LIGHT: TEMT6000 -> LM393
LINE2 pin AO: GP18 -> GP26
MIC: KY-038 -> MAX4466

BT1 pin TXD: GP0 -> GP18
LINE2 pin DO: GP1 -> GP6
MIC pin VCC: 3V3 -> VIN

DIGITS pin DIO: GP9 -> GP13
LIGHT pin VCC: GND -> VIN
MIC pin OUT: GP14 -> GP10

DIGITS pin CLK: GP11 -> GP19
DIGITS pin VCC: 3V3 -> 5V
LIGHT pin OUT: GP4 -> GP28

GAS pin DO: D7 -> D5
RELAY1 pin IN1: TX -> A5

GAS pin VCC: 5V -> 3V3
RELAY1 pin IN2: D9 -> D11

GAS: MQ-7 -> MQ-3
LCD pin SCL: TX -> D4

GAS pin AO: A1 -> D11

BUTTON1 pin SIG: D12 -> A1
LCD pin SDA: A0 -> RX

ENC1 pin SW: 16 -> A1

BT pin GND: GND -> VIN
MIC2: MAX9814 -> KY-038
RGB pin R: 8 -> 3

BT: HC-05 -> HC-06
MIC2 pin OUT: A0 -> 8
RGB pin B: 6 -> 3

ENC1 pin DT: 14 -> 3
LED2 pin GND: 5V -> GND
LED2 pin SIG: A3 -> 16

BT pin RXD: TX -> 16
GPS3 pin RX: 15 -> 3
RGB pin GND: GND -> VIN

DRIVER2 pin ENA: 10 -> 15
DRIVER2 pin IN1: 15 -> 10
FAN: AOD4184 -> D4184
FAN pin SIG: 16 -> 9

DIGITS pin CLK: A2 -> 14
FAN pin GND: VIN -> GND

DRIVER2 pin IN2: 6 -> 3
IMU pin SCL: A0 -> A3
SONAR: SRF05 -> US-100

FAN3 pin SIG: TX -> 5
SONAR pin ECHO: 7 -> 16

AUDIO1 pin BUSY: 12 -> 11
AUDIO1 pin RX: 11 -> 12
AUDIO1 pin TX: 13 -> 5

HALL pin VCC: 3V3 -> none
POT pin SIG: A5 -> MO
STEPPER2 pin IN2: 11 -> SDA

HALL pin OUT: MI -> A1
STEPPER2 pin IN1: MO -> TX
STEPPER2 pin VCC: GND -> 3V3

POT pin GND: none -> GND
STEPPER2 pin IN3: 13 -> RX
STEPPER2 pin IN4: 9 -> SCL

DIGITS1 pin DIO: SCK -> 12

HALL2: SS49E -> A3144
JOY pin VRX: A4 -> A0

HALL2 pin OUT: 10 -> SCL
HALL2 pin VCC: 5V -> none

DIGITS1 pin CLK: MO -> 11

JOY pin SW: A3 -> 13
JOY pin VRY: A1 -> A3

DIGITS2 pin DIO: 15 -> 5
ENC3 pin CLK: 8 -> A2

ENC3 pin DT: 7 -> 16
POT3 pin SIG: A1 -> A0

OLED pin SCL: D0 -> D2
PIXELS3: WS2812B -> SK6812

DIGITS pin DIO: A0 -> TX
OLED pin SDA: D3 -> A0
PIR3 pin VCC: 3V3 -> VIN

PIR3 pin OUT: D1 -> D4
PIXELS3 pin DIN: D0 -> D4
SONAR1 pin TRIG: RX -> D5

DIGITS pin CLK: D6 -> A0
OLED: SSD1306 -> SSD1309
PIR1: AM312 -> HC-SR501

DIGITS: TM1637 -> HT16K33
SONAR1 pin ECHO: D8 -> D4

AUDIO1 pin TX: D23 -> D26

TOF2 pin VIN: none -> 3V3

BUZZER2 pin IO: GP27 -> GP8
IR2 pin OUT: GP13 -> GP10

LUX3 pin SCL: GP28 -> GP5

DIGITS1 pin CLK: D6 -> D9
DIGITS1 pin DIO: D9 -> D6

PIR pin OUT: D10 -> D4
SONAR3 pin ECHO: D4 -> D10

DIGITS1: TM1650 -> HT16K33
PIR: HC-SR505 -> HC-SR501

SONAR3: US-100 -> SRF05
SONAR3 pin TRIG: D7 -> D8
════
What you return should match the listing above exactly.

◆ **ANSWER BELOW**:
LIGHT: TEMT6000 -> LM393
LINE2 pin AO: GP18 -> GP26
MIC: KY-038 -> MAX4466

BT1 pin TXD: GP0 -> GP18
LINE2 pin DO: GP1 -> GP6
MIC pin VCC: 3V3 -> VIN

DIGITS pin DIO: GP9 -> GP13
LIGHT pin VCC: GND -> VIN
MIC pin OUT: GP14 -> GP10

DIGITS pin CLK: GP11 -> GP19
DIGITS pin VCC: 3V3 -> 5V
LIGHT pin OUT: GP4 -> GP28

GAS pin DO: D7 -> D5
RELAY1 pin IN1: TX -> A5

GAS pin VCC: 5V -> 3V3
RELAY1 pin IN2: D9 -> D11

GAS: MQ-7 -> MQ-3
LCD pin SCL: TX -> D4

GAS pin AO: A1 -> D11

BUTTON1 pin SIG: D12 -> A1
LCD pin SDA: A0 -> RX

ENC1 pin SW: 16 -> A1

BT pin GND: GND -> VIN
MIC2: MAX9814 -> KY-038
RGB pin R: 8 -> 3

BT: HC-05 -> HC-06
MIC2 pin OUT: A0 -> 8
RGB pin B: 6 -> 3

ENC1 pin DT: 14 -> 3
LED2 pin GND: 5V -> GND
LED2 pin SIG: A3 -> 16

BT pin RXD: TX -> 16
GPS3 pin RX: 15 -> 3
RGB pin GND: GND -> VIN

DRIVER2 pin ENA: 10 -> 15
DRIVER2 pin IN1: 15 -> 10
FAN: AOD4184 -> D4184
FAN pin SIG: 16 -> 9

DIGITS pin CLK: A2 -> 14
FAN pin GND: VIN -> GND

DRIVER2 pin IN2: 6 -> 3
IMU pin SCL: A0 -> A3
SONAR: SRF05 -> US-100

FAN3 pin SIG: TX -> 5
SONAR pin ECHO: 7 -> 16

AUDIO1 pin BUSY: 12 -> 11
AUDIO1 pin RX: 11 -> 12
AUDIO1 pin TX: 13 -> 5

HALL pin VCC: 3V3 -> none
POT pin SIG: A5 -> MO
STEPPER2 pin IN2: 11 -> SDA

HALL pin OUT: MI -> A1
STEPPER2 pin IN1: MO -> TX
STEPPER2 pin VCC: GND -> 3V3

POT pin GND: none -> GND
STEPPER2 pin IN3: 13 -> RX
STEPPER2 pin IN4: 9 -> SCL

DIGITS1 pin DIO: SCK -> 12

HALL2: SS49E -> A3144
JOY pin VRX: A4 -> A0

HALL2 pin OUT: 10 -> SCL
HALL2 pin VCC: 5V -> none

DIGITS1 pin CLK: MO -> 11

JOY pin SW: A3 -> 13
JOY pin VRY: A1 -> A3

DIGITS2 pin DIO: 15 -> 5
ENC3 pin CLK: 8 -> A2

ENC3 pin DT: 7 -> 16
POT3 pin SIG: A1 -> A0

OLED pin SCL: D0 -> D2
PIXELS3: WS2812B -> SK6812

DIGITS pin DIO: A0 -> TX
OLED pin SDA: D3 -> A0
PIR3 pin VCC: 3V3 -> VIN

PIR3 pin OUT: D1 -> D4
PIXELS3 pin DIN: D0 -> D4
SONAR1 pin TRIG: RX -> D5

DIGITS pin CLK: D6 -> A0
OLED: SSD1306 -> SSD1309
PIR1: AM312 -> HC-SR501

DIGITS: TM1637 -> HT16K33
SONAR1 pin ECHO: D8 -> D4

AUDIO1 pin TX: D23 -> D26

TOF2 pin VIN: none -> 3V3

BUZZER2 pin IO: GP27 -> GP8
IR2 pin OUT: GP13 -> GP10

LUX3 pin SCL: GP28 -> GP5

DIGITS1 pin CLK: D6 -> D9
DIGITS1 pin DIO: D9 -> D6

PIR pin OUT: D10 -> D4
SONAR3 pin ECHO: D4 -> D10

DIGITS1: TM1650 -> HT16K33
PIR: HC-SR505 -> HC-SR501

SONAR3: US-100 -> SRF05
SONAR3 pin TRIG: D7 -> D8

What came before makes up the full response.